TASK TO CARRY OUT - Without omitting anything, copy every entry word for word.

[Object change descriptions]
++++++++++

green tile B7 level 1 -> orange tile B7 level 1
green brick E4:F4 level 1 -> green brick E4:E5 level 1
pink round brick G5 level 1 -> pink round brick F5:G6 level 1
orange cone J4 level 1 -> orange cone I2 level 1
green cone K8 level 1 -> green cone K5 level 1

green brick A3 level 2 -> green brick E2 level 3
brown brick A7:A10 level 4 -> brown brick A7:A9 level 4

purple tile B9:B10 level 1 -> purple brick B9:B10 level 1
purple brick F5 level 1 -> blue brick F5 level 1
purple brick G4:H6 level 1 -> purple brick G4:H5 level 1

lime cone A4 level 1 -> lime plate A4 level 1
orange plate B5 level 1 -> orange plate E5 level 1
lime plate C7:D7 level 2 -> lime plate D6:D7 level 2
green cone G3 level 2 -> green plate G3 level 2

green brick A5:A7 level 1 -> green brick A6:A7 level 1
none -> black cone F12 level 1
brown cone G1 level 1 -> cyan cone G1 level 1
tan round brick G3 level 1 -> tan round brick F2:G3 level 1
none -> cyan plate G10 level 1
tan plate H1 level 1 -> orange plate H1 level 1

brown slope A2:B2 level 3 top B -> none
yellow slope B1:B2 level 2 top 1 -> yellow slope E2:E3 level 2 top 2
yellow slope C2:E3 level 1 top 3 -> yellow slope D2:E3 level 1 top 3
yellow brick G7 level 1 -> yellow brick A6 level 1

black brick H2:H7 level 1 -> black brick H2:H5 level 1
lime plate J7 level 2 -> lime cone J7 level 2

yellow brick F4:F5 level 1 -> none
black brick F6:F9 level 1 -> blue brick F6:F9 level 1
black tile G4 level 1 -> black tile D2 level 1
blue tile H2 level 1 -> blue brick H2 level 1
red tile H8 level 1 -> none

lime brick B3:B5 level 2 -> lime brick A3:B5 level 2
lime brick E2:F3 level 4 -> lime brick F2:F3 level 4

++++++++++

COMPLETED EXERCISE -
green tile B7 level 1 -> orange tile B7 level 1
green brick E4:F4 level 1 -> green brick E4:E5 level 1
pink round brick G5 level 1 -> pink round brick F5:G6 level 1
orange cone J4 level 1 -> orange cone I2 level 1
green cone K8 level 1 -> green cone K5 level 1

green brick A3 level 2 -> green brick E2 level 3
brown brick A7:A10 level 4 -> brown brick A7:A9 level 4

purple tile B9:B10 level 1 -> purple brick B9:B10 level 1
purple brick F5 level 1 -> blue brick F5 level 1
purple brick G4:H6 level 1 -> purple brick G4:H5 level 1

lime cone A4 level 1 -> lime plate A4 level 1
orange plate B5 level 1 -> orange plate E5 level 1
lime plate C7:D7 level 2 -> lime plate D6:D7 level 2
green cone G3 level 2 -> green plate G3 level 2

green brick A5:A7 level 1 -> green brick A6:A7 level 1
none -> black cone F12 level 1
brown cone G1 level 1 -> cyan cone G1 level 1
tan round brick G3 level 1 -> tan round brick F2:G3 level 1
none -> cyan plate G10 level 1
tan plate H1 level 1 -> orange plate H1 level 1

brown slope A2:B2 level 3 top B -> none
yellow slope B1:B2 level 2 top 1 -> yellow slope E2:E3 level 2 top 2
yellow slope C2:E3 level 1 top 3 -> yellow slope D2:E3 level 1 top 3
yellow brick G7 level 1 -> yellow brick A6 level 1

black brick H2:H7 level 1 -> black brick H2:H5 level 1
lime plate J7 level 2 -> lime cone J7 level 2

yellow brick F4:F5 level 1 -> none
black brick F6:F9 level 1 -> blue brick F6:F9 level 1
black tile G4 level 1 -> black tile D2 level 1
blue tile H2 level 1 -> blue brick H2 level 1
red tile H8 level 1 -> none

lime brick B3:B5 level 2 -> lime brick A3:B5 level 2
lime brick E2:F3 level 4 -> lime brick F2:F3 level 4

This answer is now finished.